[INPUT FOR THIS TASK Boundary: Start]

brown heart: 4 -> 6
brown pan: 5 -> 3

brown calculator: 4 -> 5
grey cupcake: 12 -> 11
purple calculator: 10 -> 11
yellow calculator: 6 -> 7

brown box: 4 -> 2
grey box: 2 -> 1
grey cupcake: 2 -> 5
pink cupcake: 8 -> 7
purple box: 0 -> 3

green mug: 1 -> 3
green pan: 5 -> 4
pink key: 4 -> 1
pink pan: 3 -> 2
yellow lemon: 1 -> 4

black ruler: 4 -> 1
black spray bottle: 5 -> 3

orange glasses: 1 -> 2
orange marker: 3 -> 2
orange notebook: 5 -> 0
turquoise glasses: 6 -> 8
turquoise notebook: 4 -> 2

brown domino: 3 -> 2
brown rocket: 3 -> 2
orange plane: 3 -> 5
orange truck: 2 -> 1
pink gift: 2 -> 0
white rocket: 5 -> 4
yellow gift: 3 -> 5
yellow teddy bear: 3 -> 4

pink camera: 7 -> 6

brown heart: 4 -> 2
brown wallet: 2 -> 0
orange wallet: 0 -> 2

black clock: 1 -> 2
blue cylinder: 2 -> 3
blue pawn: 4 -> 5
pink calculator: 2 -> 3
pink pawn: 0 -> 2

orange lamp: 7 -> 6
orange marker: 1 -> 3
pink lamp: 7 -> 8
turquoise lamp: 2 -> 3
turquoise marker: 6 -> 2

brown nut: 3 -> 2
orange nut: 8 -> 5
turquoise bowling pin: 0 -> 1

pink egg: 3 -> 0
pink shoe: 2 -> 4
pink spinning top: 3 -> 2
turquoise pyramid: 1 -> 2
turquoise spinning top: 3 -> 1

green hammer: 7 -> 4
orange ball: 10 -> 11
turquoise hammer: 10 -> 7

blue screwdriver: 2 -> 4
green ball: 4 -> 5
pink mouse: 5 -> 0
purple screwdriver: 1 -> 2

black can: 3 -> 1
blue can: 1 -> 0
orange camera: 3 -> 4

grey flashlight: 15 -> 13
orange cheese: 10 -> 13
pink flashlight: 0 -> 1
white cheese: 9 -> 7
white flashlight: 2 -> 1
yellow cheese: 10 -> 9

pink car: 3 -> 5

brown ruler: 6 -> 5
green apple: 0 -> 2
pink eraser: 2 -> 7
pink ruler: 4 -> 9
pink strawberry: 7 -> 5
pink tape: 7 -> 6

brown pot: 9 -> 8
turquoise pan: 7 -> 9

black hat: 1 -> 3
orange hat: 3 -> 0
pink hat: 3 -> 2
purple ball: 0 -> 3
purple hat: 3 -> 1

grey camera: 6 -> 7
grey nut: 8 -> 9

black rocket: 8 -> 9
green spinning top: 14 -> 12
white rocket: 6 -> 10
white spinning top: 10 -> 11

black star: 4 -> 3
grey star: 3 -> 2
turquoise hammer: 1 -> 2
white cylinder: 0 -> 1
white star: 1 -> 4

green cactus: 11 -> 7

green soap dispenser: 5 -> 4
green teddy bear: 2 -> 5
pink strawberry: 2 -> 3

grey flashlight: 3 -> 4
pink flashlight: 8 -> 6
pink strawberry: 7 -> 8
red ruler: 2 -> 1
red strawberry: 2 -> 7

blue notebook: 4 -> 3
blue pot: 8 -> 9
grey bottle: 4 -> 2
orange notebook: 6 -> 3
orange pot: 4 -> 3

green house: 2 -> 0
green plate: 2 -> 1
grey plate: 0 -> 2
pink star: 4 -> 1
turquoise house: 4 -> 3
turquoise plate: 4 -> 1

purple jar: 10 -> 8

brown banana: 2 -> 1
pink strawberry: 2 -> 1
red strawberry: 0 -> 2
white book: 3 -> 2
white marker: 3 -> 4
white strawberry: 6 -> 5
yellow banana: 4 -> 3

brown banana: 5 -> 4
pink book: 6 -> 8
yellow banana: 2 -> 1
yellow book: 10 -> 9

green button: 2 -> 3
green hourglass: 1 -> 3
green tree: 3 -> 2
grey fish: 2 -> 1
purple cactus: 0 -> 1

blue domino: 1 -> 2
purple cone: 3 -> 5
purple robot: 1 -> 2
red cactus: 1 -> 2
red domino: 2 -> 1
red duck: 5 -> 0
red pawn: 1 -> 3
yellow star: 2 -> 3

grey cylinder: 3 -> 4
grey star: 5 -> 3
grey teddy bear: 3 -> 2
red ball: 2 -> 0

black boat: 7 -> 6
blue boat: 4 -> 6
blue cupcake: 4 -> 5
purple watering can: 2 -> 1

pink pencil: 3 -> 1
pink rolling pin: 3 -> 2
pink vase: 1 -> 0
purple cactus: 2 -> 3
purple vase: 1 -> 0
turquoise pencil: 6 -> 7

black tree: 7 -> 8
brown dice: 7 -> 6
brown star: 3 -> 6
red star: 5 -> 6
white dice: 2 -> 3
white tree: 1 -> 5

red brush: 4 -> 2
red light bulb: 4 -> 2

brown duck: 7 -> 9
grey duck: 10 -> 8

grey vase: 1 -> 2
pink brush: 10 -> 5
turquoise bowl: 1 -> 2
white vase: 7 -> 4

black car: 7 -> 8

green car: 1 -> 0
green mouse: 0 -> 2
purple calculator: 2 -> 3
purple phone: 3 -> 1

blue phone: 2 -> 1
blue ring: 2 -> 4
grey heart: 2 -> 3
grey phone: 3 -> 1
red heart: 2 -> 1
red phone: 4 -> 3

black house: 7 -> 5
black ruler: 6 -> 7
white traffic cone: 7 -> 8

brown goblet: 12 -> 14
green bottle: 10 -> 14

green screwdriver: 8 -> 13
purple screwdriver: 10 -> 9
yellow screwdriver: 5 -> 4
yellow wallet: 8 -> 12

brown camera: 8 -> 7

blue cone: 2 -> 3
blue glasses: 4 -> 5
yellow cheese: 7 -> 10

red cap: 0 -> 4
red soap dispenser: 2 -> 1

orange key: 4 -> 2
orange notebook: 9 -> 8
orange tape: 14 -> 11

[INPUT FOR THIS TASK Boundary: End]

EXERCISE GOAL – Each line of the data above that contains the word "rocket" counts once; report the total and add nothing.

WRITTEN SOLUTION – 4